(Requirement)
Lines that include "plate" make up the answer; copy all of them from the data below.

(Data for this task)
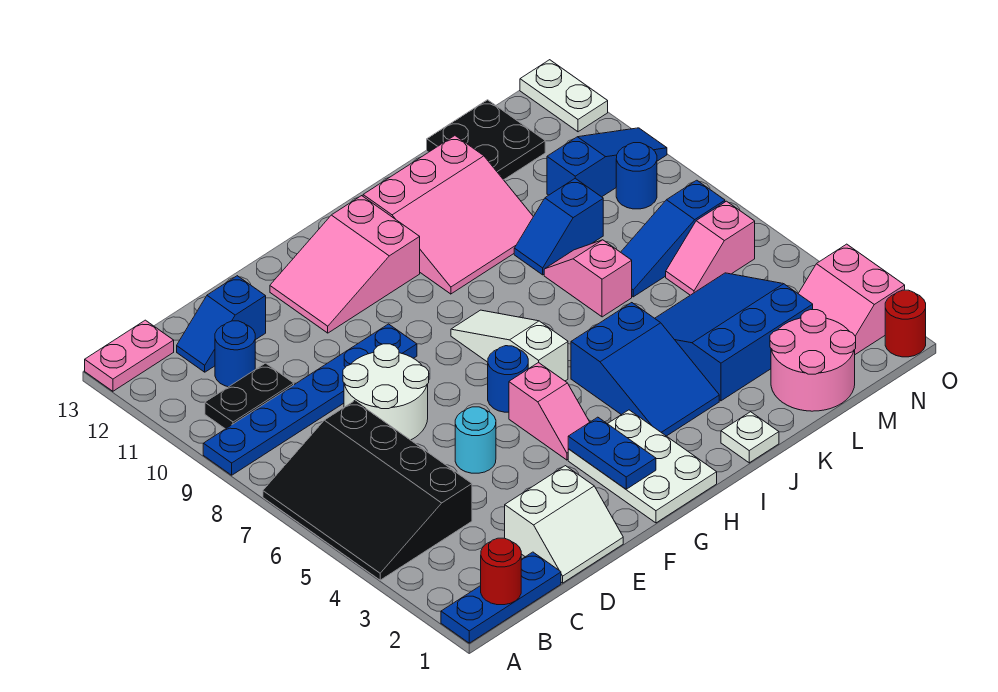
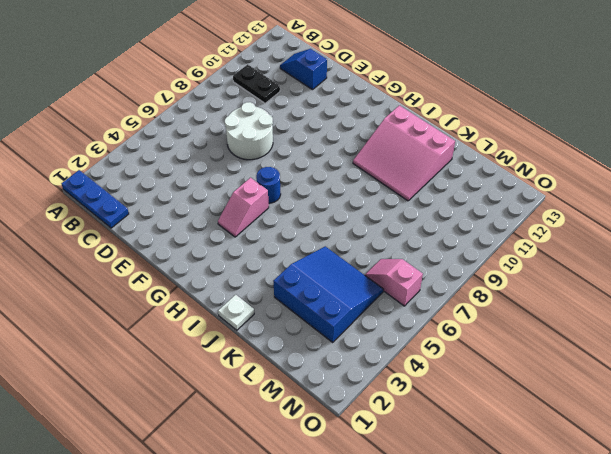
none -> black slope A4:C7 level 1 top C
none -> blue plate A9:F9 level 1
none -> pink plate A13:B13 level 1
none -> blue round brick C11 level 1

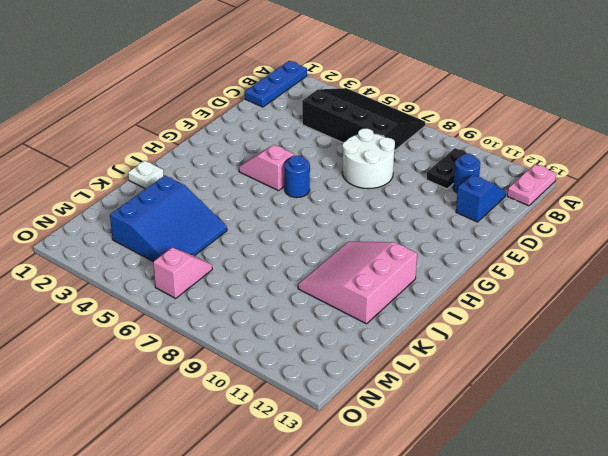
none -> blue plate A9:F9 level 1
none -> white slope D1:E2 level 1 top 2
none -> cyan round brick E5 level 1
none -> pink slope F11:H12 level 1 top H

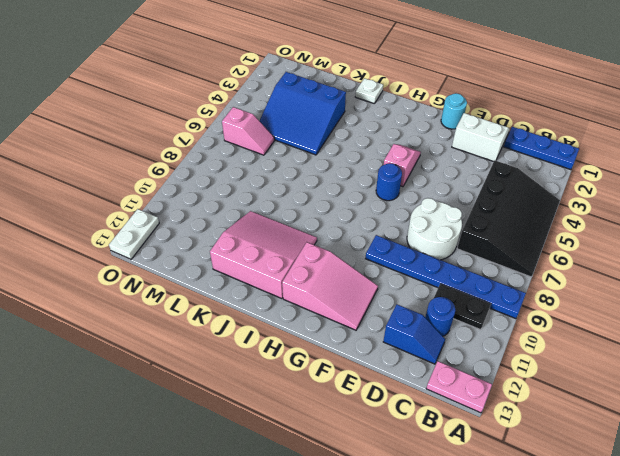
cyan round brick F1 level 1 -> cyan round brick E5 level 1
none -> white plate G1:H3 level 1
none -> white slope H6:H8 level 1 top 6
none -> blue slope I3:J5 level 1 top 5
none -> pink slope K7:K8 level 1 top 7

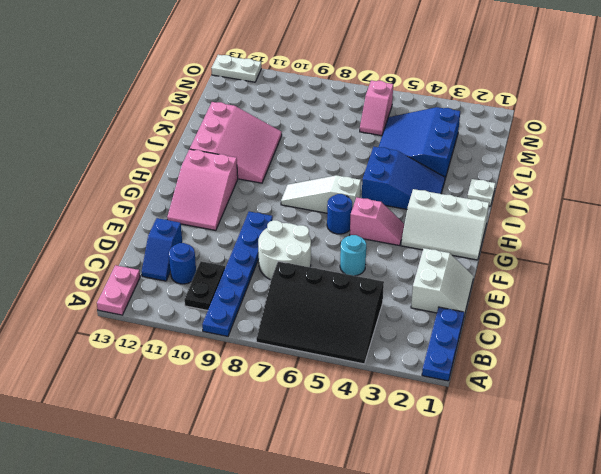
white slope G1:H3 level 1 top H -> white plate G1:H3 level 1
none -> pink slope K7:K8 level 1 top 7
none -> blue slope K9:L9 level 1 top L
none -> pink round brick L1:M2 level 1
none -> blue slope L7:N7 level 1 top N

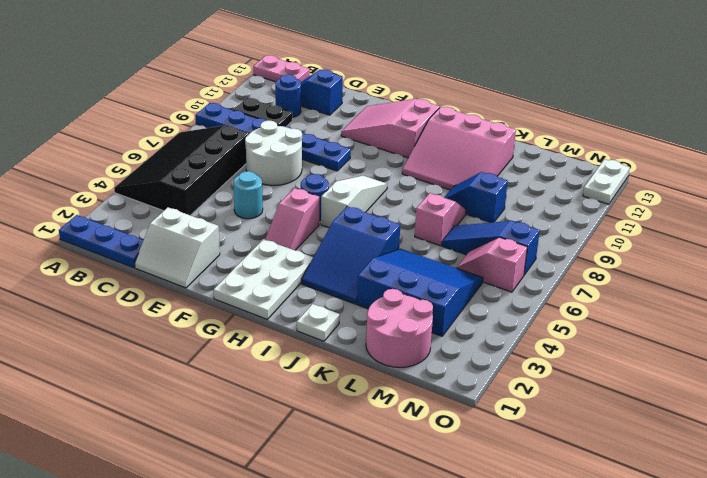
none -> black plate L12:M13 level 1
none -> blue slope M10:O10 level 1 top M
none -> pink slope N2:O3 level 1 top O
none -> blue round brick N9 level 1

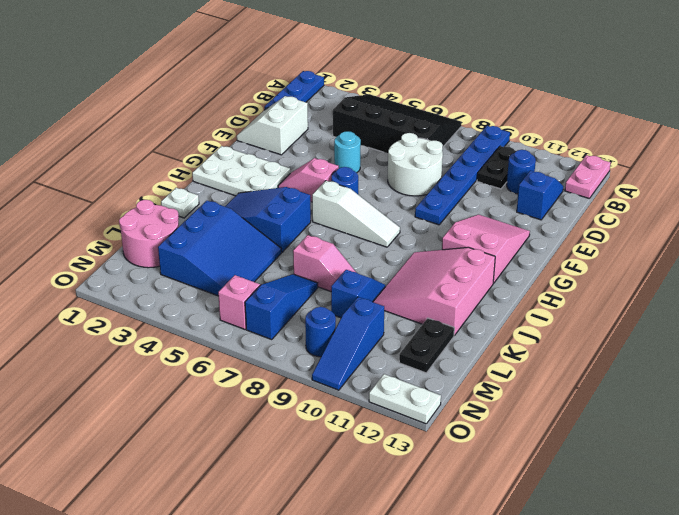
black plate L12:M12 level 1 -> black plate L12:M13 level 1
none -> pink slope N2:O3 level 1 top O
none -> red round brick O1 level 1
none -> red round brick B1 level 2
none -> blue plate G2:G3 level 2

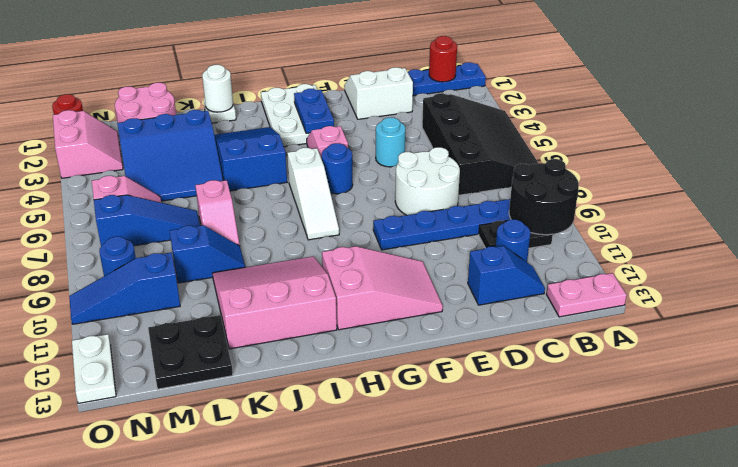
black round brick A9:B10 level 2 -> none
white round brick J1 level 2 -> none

(Written solution)
none -> blue plate A9:F9 level 1
none -> pink plate A13:B13 level 1
none -> blue plate A9:F9 level 1
none -> white plate G1:H3 level 1
white slope G1:H3 level 1 top H -> white plate G1:H3 level 1
none -> black plate L12:M13 level 1
black plate L12:M12 level 1 -> black plate L12:M13 level 1
none -> blue plate G2:G3 level 2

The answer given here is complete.